Collection entries
■ ■ ■
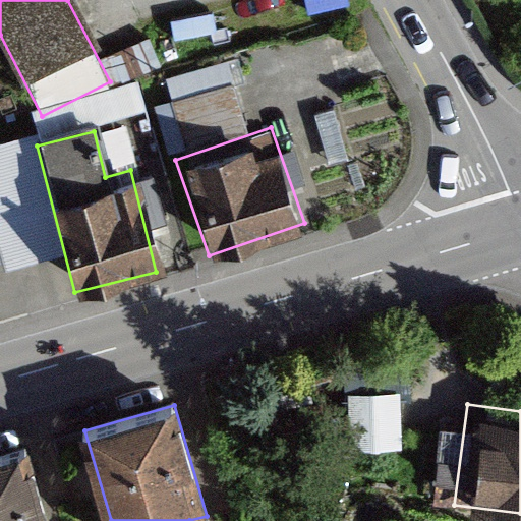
[(47,520),(25,447),(0,454),(0,520),(47,520)]
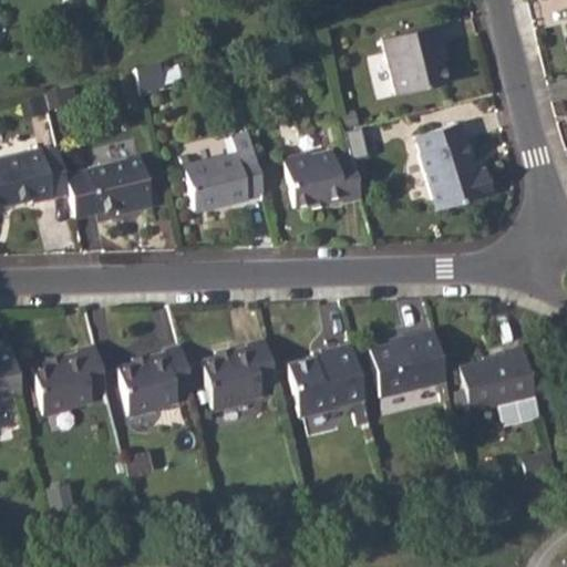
[(435,22),(380,34),(393,92),(443,81),(434,45),(440,44),(435,22)]
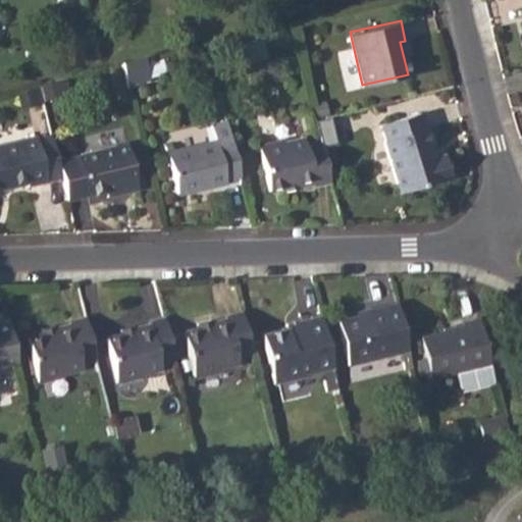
[(145,55),(122,60),(127,81),(150,75),(145,55)]
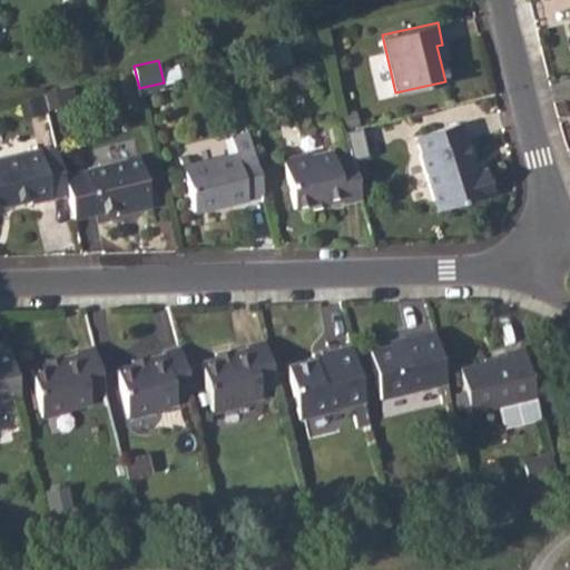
[(374,65),(381,96),(395,94),(389,61),(374,65)]
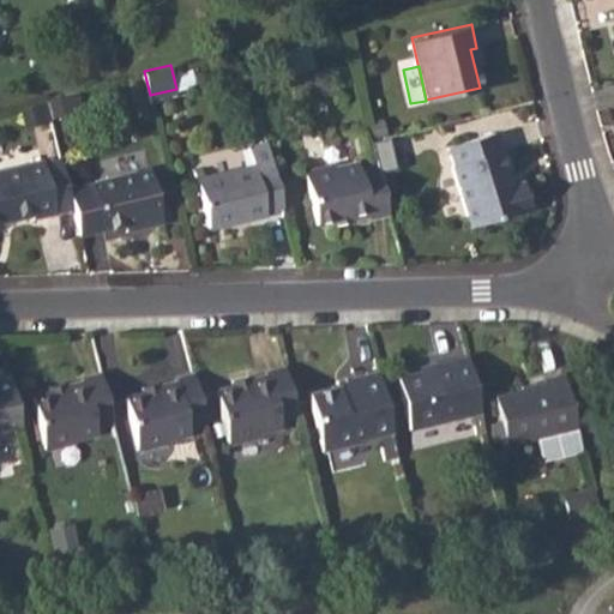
[(444,161),(439,162),(453,224),(518,209),(512,181),(503,184),(495,149),(491,150),(486,130),(440,142),(444,161)]
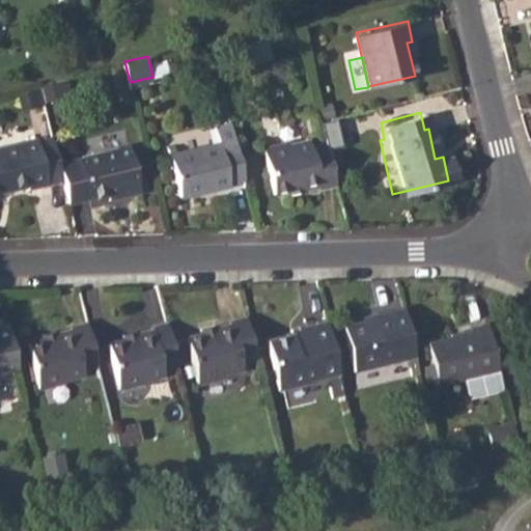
[(35,140),(0,148),(0,191),(6,190),(7,193),(29,188),(29,190),(47,186),(35,140)]
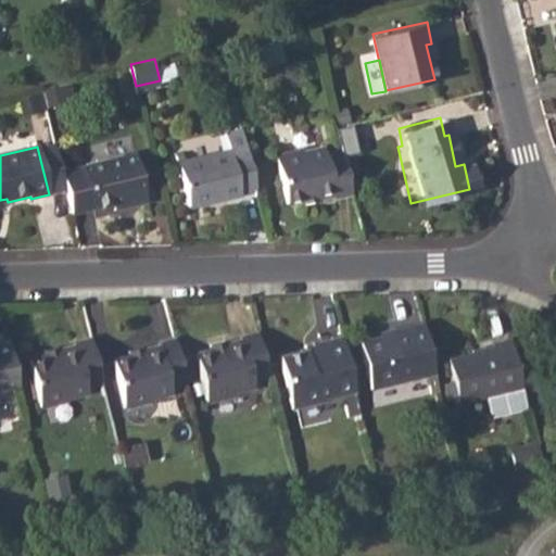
[(255,191),(245,147),(182,162),(180,153),(175,155),(188,207),(255,191)]
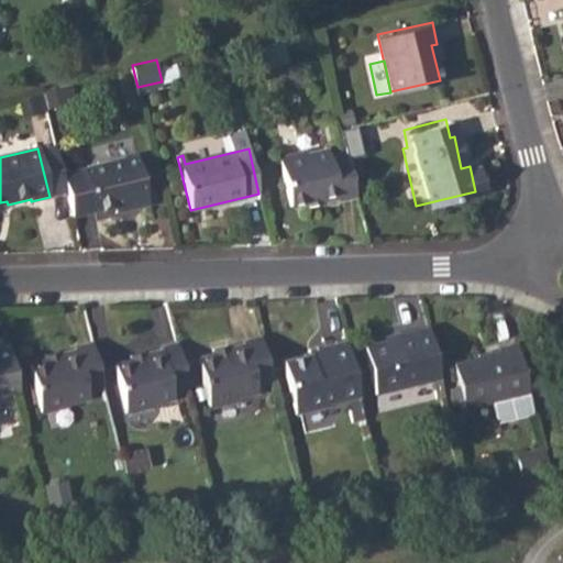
[(357,199),(345,152),(329,155),(328,150),(306,153),(305,150),(277,156),(290,208),(322,201),(322,203),(339,200),(339,203),(357,199)]
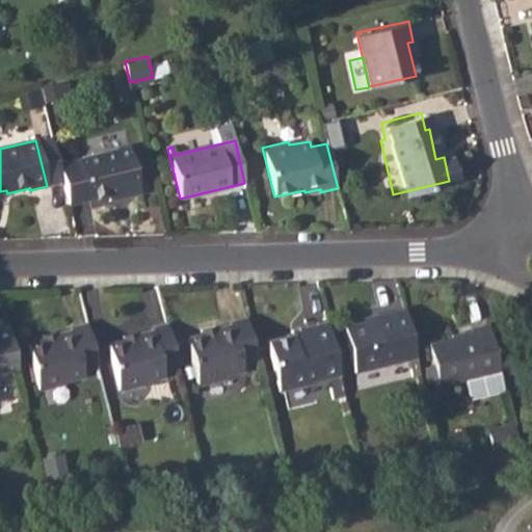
[(129,149),(78,160),(59,164),(70,204),(87,200),(115,193),(117,198),(139,193),(129,149)]
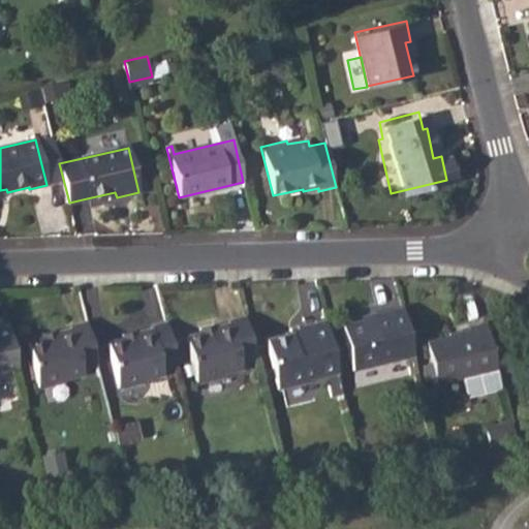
[(414,358),(403,308),(372,314),(373,318),(343,324),(354,371),(414,358)]
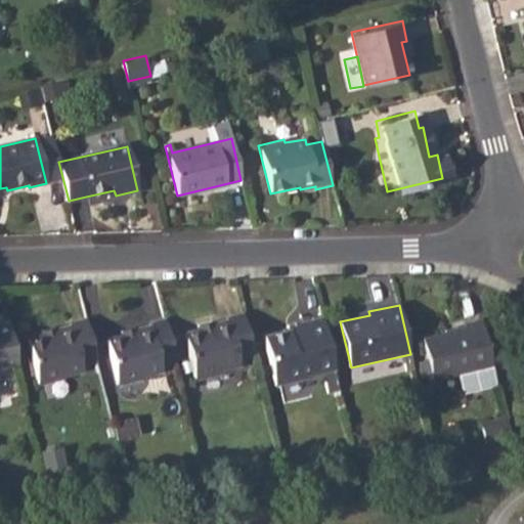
[(253,356),(243,314),(225,318),(226,321),(208,325),(209,330),(184,335),(195,380),(221,375),(220,372),(239,366),(237,361),(253,356)]
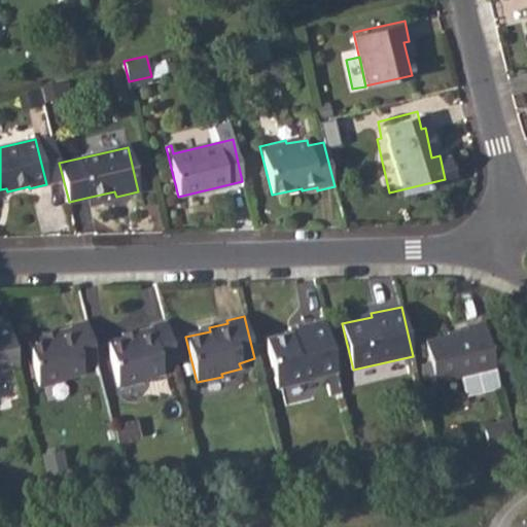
[(292,335),(292,330),(269,337),(281,389),(315,382),(314,379),(337,374),(323,319),(306,323),(308,330),(292,335)]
■ ■ ■
→ **What you will do**:
Output, exactly, all the records above; include no pictures.

→ **Task solution**:
[(47,520),(25,447),(0,454),(0,520),(47,520)]
[(435,22),(380,34),(393,92),(443,81),(434,45),(440,44),(435,22)]
[(145,55),(122,60),(127,81),(150,75),(145,55)]
[(374,65),(381,96),(395,94),(389,61),(374,65)]
[(444,161),(439,162),(453,224),(518,209),(512,181),(503,184),(495,149),(491,150),(486,130),(440,142),(444,161)]
[(35,140),(0,148),(0,191),(6,190),(7,193),(29,188),(29,190),(47,186),(35,140)]
[(255,191),(245,147),(182,162),(180,153),(175,155),(188,207),(255,191)]
[(357,199),(345,152),(329,155),(328,150),(306,153),(305,150),(277,156),(290,208),(322,201),(322,203),(339,200),(339,203),(357,199)]
[(129,149),(78,160),(59,164),(70,204),(87,200),(115,193),(117,198),(139,193),(129,149)]
[(414,358),(403,308),(372,314),(373,318),(343,324),(354,371),(414,358)]
[(253,356),(243,314),(225,318),(226,321),(208,325),(209,330),(184,335),(195,380),(221,375),(220,372),(239,366),(237,361),(253,356)]
[(292,335),(292,330),(269,337),(281,389),(315,382),(314,379),(337,374),(323,319),(306,323),(308,330),(292,335)]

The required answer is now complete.